> YOUR TASK:
Below are records with pictures. Transcribe exactly, and only, the lines from the line with "black star: rotated 20 degrees clockwise" to the line with "pink trapezoid: moved 4 px left, 1 px down", both ends included, but not the pictures.

[Stepwise shape edit descriptions]
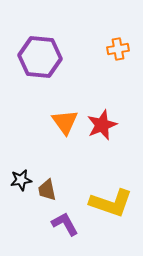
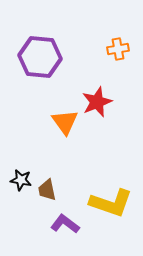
red star: moved 5 px left, 23 px up
black star: rotated 20 degrees clockwise
purple L-shape: rotated 24 degrees counterclockwise
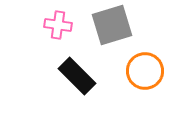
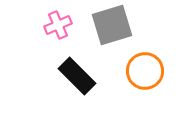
pink cross: rotated 32 degrees counterclockwise
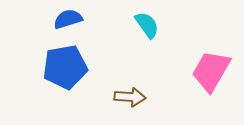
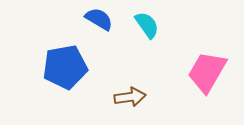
blue semicircle: moved 31 px right; rotated 48 degrees clockwise
pink trapezoid: moved 4 px left, 1 px down
brown arrow: rotated 12 degrees counterclockwise
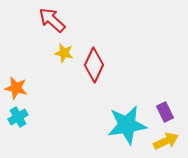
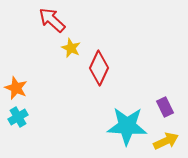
yellow star: moved 7 px right, 5 px up; rotated 12 degrees clockwise
red diamond: moved 5 px right, 3 px down
orange star: rotated 10 degrees clockwise
purple rectangle: moved 5 px up
cyan star: moved 1 px down; rotated 12 degrees clockwise
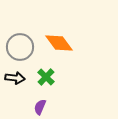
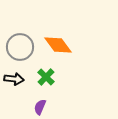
orange diamond: moved 1 px left, 2 px down
black arrow: moved 1 px left, 1 px down
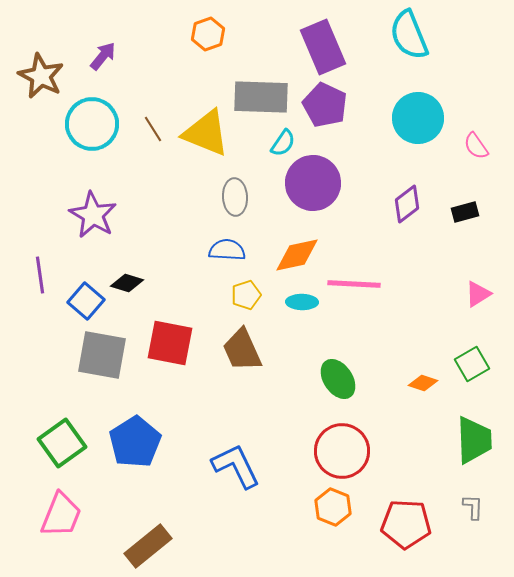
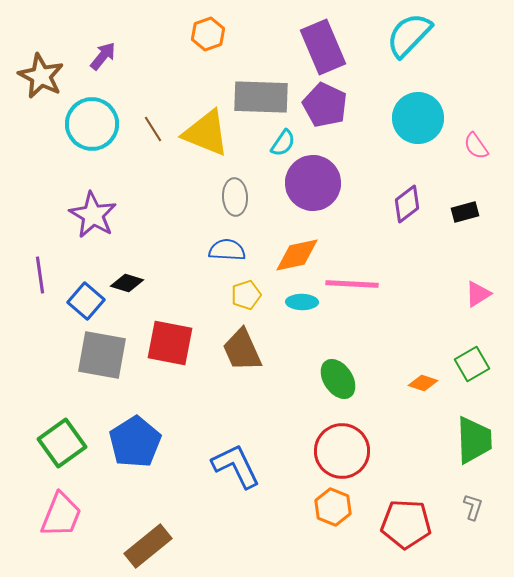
cyan semicircle at (409, 35): rotated 66 degrees clockwise
pink line at (354, 284): moved 2 px left
gray L-shape at (473, 507): rotated 16 degrees clockwise
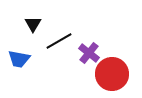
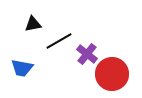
black triangle: rotated 48 degrees clockwise
purple cross: moved 2 px left, 1 px down
blue trapezoid: moved 3 px right, 9 px down
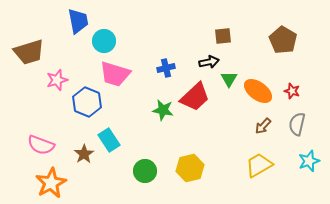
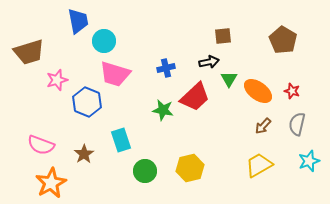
cyan rectangle: moved 12 px right; rotated 15 degrees clockwise
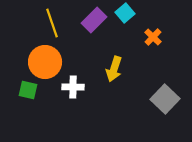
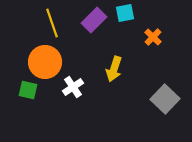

> SOLVED PROBLEM:
black star: rotated 20 degrees clockwise
purple L-shape: rotated 24 degrees counterclockwise
pink cross: rotated 32 degrees counterclockwise
blue semicircle: moved 31 px right; rotated 48 degrees clockwise
pink trapezoid: moved 4 px left, 1 px down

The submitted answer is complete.